(SUPPLIED DATA)
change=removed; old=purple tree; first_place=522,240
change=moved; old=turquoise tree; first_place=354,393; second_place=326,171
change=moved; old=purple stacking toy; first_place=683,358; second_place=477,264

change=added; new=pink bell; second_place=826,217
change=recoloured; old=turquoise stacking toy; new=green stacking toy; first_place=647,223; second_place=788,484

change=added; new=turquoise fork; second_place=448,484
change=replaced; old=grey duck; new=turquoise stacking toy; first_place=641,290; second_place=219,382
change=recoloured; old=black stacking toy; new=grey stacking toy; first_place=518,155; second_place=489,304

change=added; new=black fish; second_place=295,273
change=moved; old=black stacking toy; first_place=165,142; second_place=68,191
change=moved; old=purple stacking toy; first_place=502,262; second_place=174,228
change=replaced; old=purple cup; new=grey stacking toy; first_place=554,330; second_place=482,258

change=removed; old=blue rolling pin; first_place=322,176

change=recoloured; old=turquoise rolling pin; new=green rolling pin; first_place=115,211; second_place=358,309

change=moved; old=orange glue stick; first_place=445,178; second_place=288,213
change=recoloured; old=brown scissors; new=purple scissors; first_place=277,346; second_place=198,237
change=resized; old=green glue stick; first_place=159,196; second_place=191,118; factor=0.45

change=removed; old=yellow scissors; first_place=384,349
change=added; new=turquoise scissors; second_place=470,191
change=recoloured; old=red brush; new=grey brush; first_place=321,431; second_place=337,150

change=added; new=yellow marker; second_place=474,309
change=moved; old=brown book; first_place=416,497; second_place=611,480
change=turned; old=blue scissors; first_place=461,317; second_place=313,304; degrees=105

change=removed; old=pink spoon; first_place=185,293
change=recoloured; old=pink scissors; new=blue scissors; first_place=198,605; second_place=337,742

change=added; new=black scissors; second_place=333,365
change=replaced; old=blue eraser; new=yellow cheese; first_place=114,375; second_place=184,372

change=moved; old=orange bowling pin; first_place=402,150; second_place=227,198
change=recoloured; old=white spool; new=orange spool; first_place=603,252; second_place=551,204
(End SUPPLIED DATA)
_PROBLEM STATEMENT_
Copy the records above. Keep every word as it is.

_EXPECTED ANSWER_
change=removed; old=purple tree; first_place=522,240
change=moved; old=turquoise tree; first_place=354,393; second_place=326,171
change=moved; old=purple stacking toy; first_place=683,358; second_place=477,264

change=added; new=pink bell; second_place=826,217
change=recoloured; old=turquoise stacking toy; new=green stacking toy; first_place=647,223; second_place=788,484

change=added; new=turquoise fork; second_place=448,484
change=replaced; old=grey duck; new=turquoise stacking toy; first_place=641,290; second_place=219,382
change=recoloured; old=black stacking toy; new=grey stacking toy; first_place=518,155; second_place=489,304

change=added; new=black fish; second_place=295,273
change=moved; old=black stacking toy; first_place=165,142; second_place=68,191
change=moved; old=purple stacking toy; first_place=502,262; second_place=174,228
change=replaced; old=purple cup; new=grey stacking toy; first_place=554,330; second_place=482,258

change=removed; old=blue rolling pin; first_place=322,176

change=recoloured; old=turquoise rolling pin; new=green rolling pin; first_place=115,211; second_place=358,309

change=moved; old=orange glue stick; first_place=445,178; second_place=288,213
change=recoloured; old=brown scissors; new=purple scissors; first_place=277,346; second_place=198,237
change=resized; old=green glue stick; first_place=159,196; second_place=191,118; factor=0.45

change=removed; old=yellow scissors; first_place=384,349
change=added; new=turquoise scissors; second_place=470,191
change=recoloured; old=red brush; new=grey brush; first_place=321,431; second_place=337,150

change=added; new=yellow marker; second_place=474,309
change=moved; old=brown book; first_place=416,497; second_place=611,480
change=turned; old=blue scissors; first_place=461,317; second_place=313,304; degrees=105

change=removed; old=pink spoon; first_place=185,293
change=recoloured; old=pink scissors; new=blue scissors; first_place=198,605; second_place=337,742

change=added; new=black scissors; second_place=333,365
change=replaced; old=blue eraser; new=yellow cheese; first_place=114,375; second_place=184,372

change=moved; old=orange bowling pin; first_place=402,150; second_place=227,198
change=recoloured; old=white spool; new=orange spool; first_place=603,252; second_place=551,204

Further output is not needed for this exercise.